Task directions >> Copy each line below exactly as it appears. Pictures are to be omitted.

Data for this exercise >>
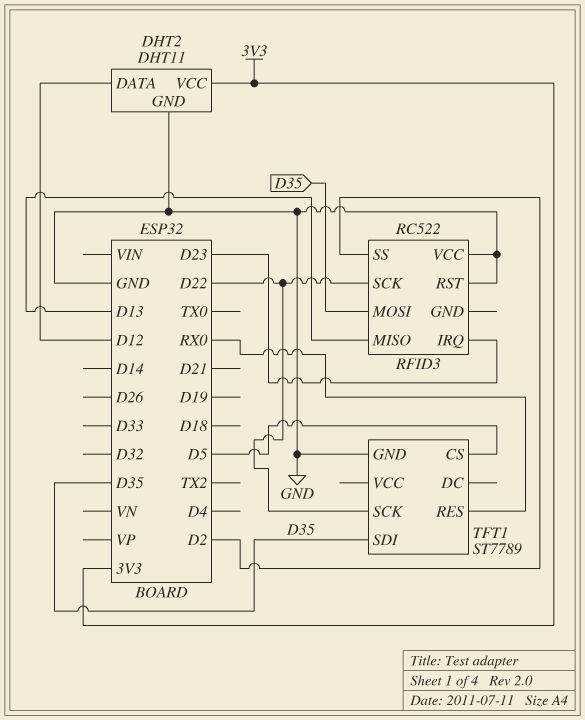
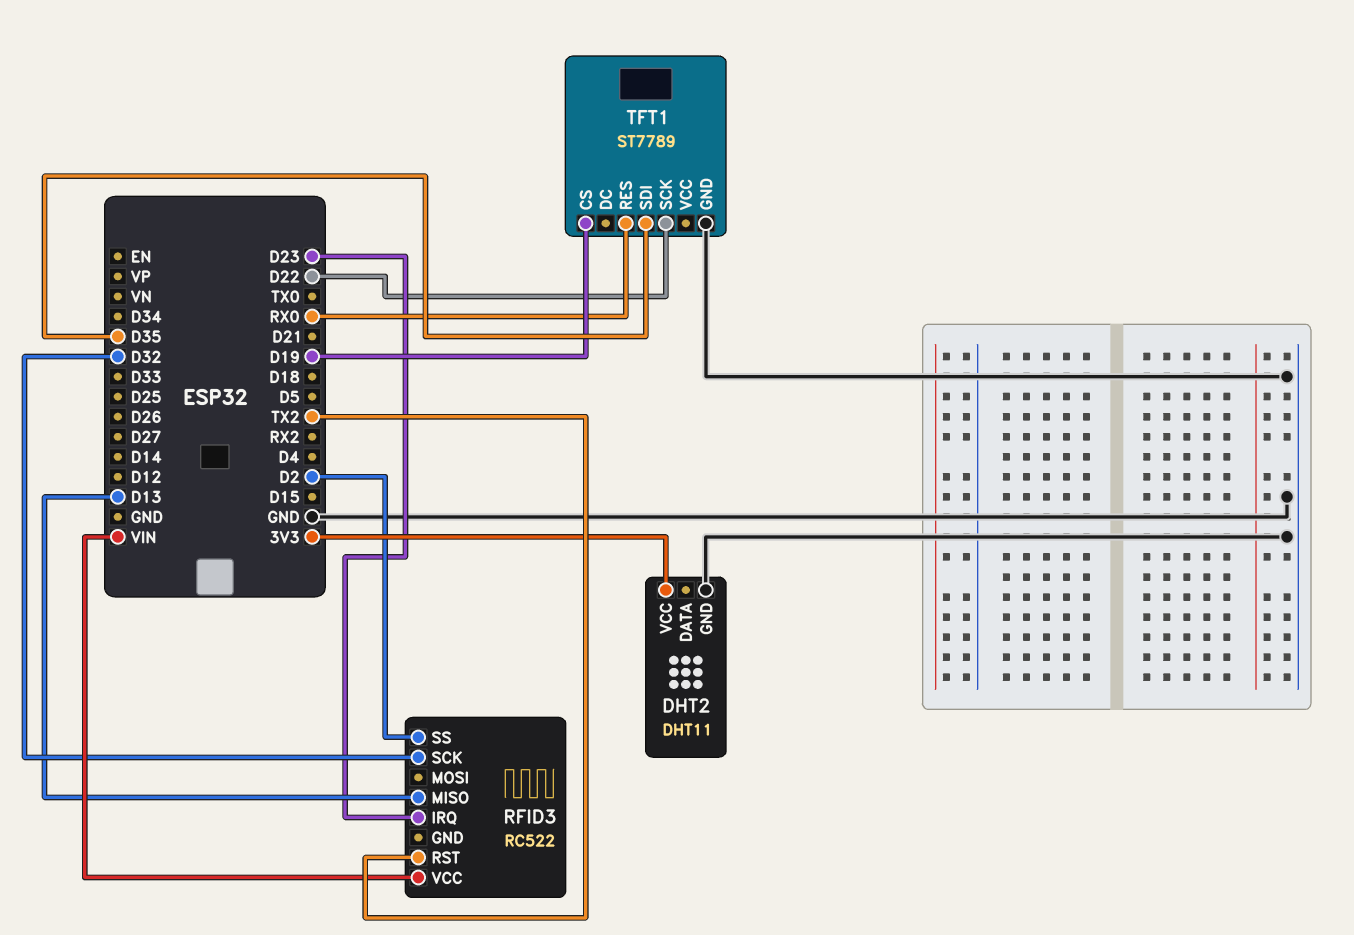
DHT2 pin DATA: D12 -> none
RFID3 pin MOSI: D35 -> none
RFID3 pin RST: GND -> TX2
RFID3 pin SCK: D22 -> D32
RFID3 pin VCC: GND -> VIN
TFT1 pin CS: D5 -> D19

Result of the task >>
DHT2 pin DATA: D12 -> none
RFID3 pin MOSI: D35 -> none
RFID3 pin RST: GND -> TX2
RFID3 pin SCK: D22 -> D32
RFID3 pin VCC: GND -> VIN
TFT1 pin CS: D5 -> D19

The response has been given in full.